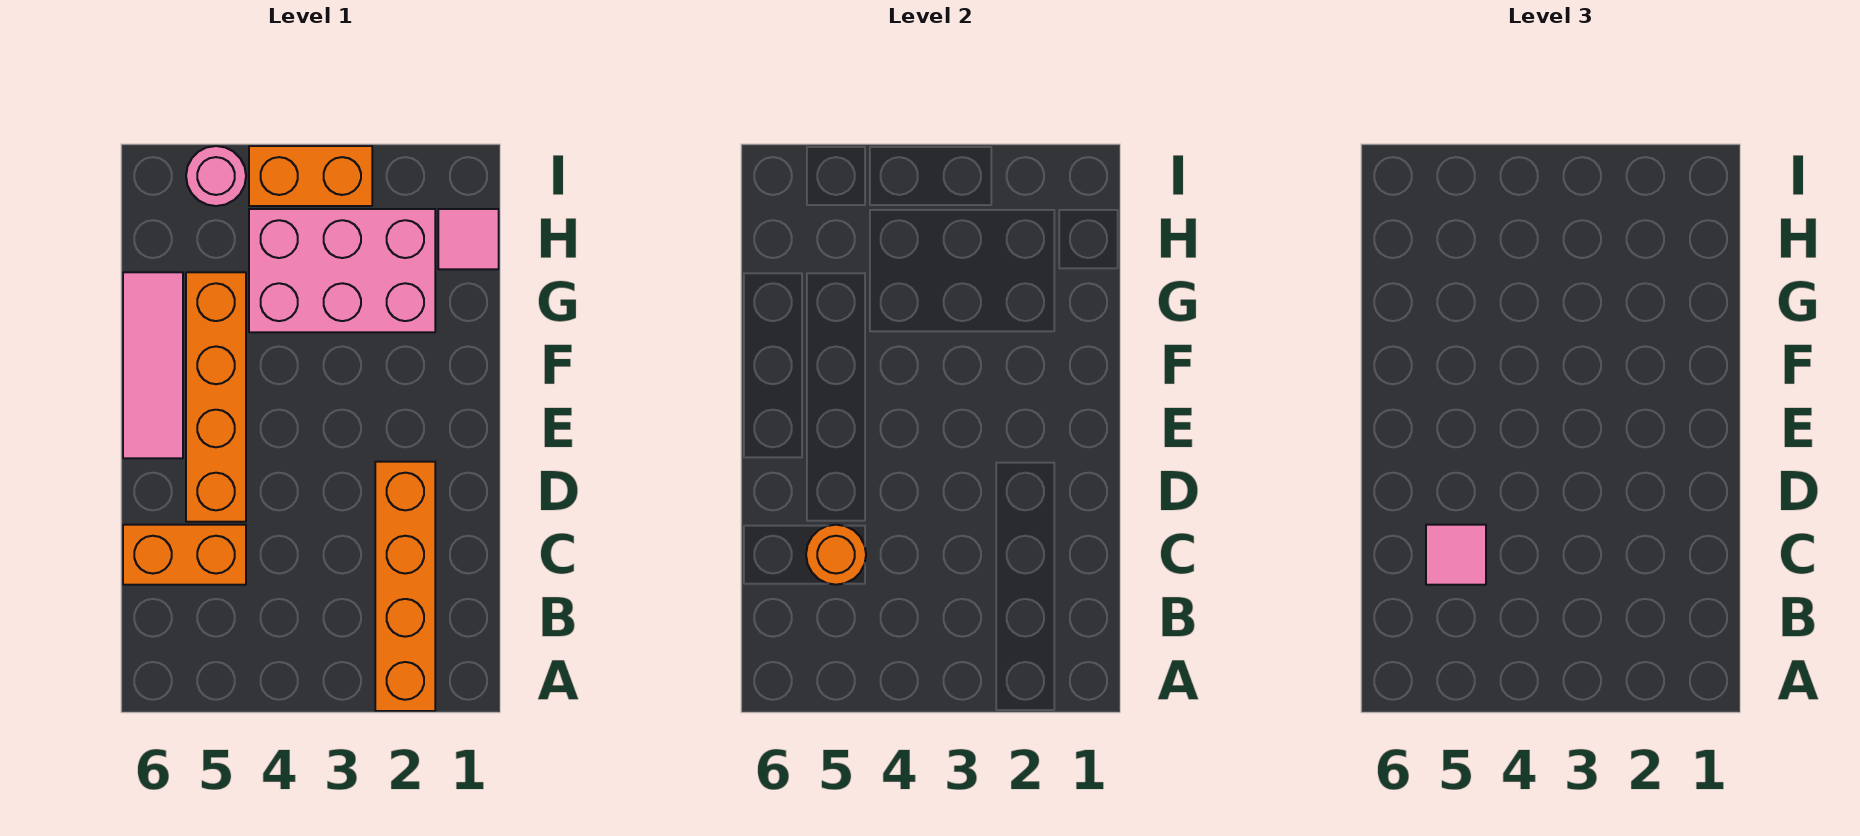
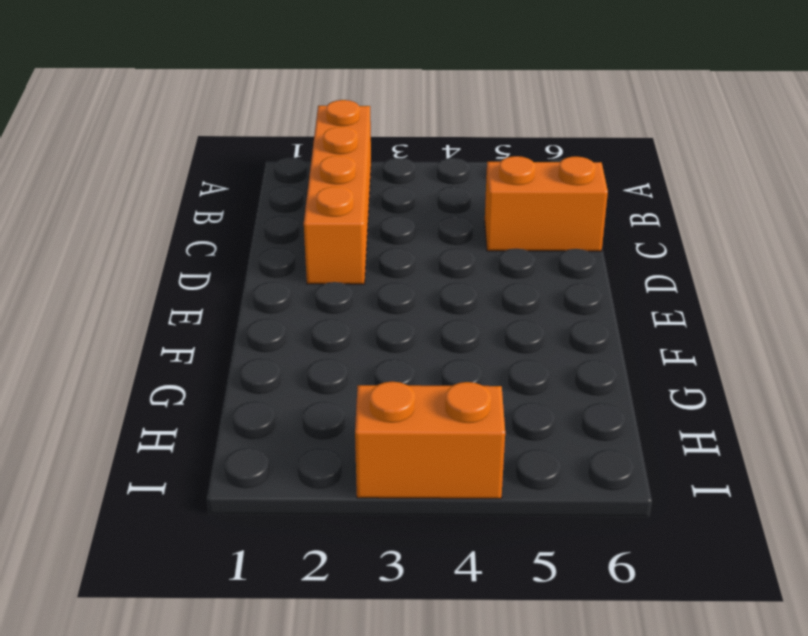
none -> orange 1x4 brick [186,272,246,522]
none -> pink 1x3 tile [123,272,183,458]

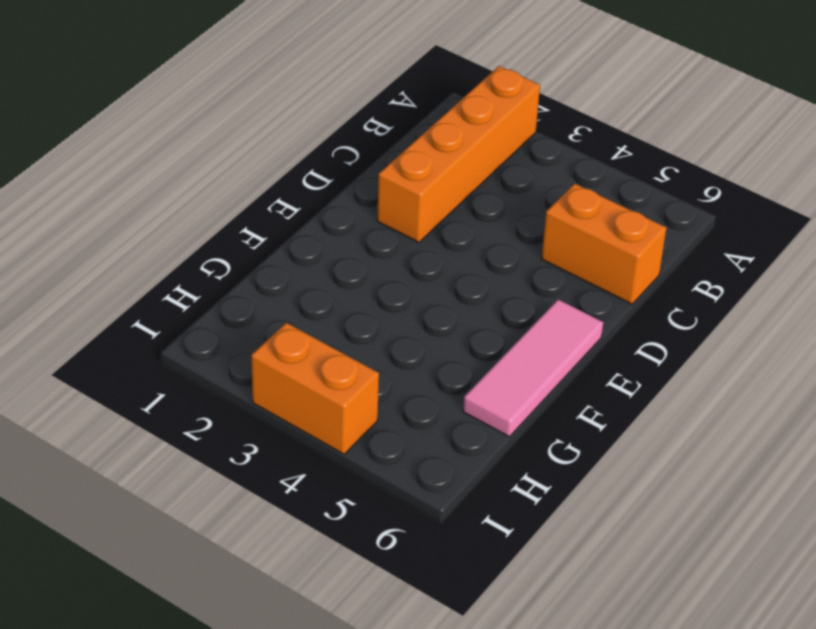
none -> orange 1x4 brick [186,272,246,522]
none -> pink 2x3 brick [249,209,435,332]

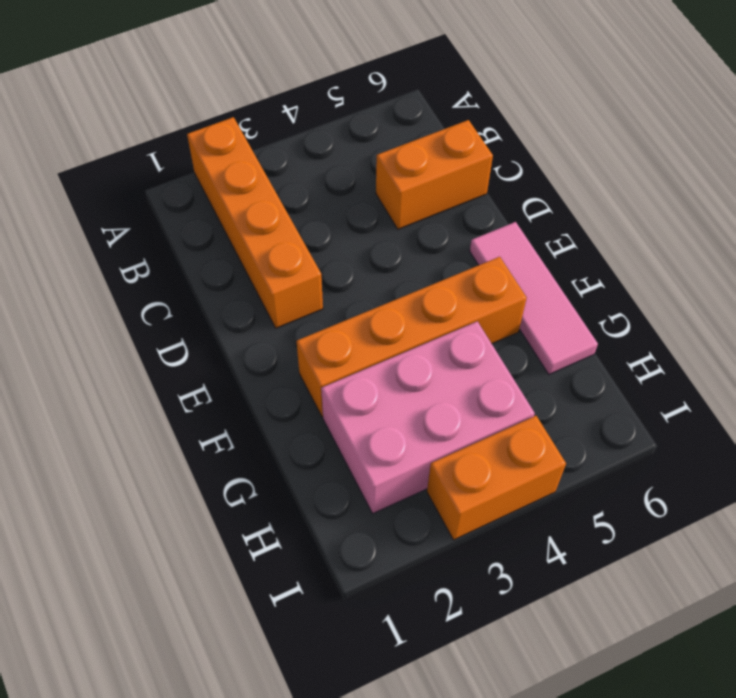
orange 1x4 brick [297,257,527,417] -> orange 1x4 brick turned to [186,272,246,522]
none -> pink 1x1 tile [438,209,499,269]
none -> pink 1x1 round brick [186,146,246,206]

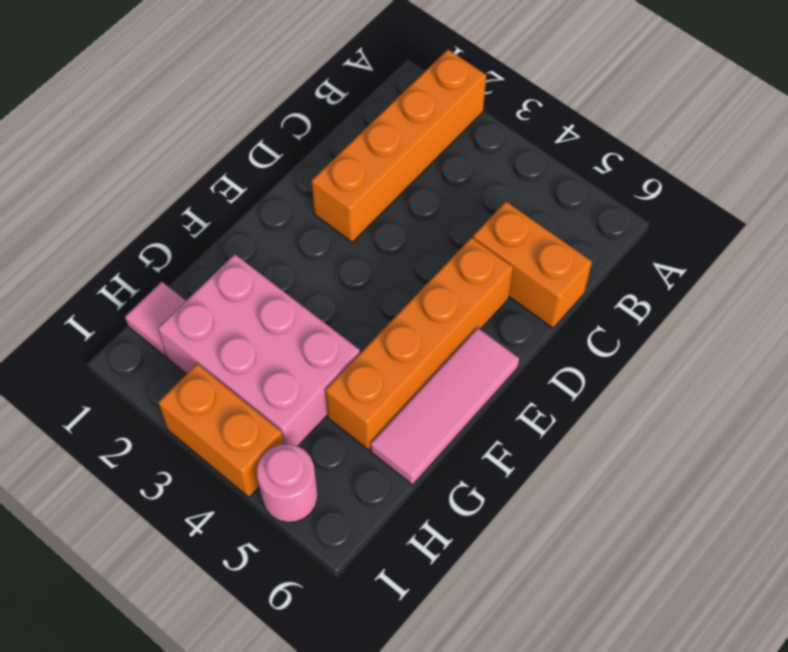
none -> orange 1x1 round brick [806,525,866,585]
none -> pink 1x1 tile [1426,525,1486,585]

- [WHAT THE TASK ASKS]
Extract each line from the listing that holds the word "orange".

- [ANSWER TO THIS TASK]
none -> orange 1x4 brick [186,272,246,522]
none -> orange 1x4 brick [186,272,246,522]
orange 1x4 brick [297,257,527,417] -> orange 1x4 brick turned to [186,272,246,522]
none -> orange 1x1 round brick [806,525,866,585]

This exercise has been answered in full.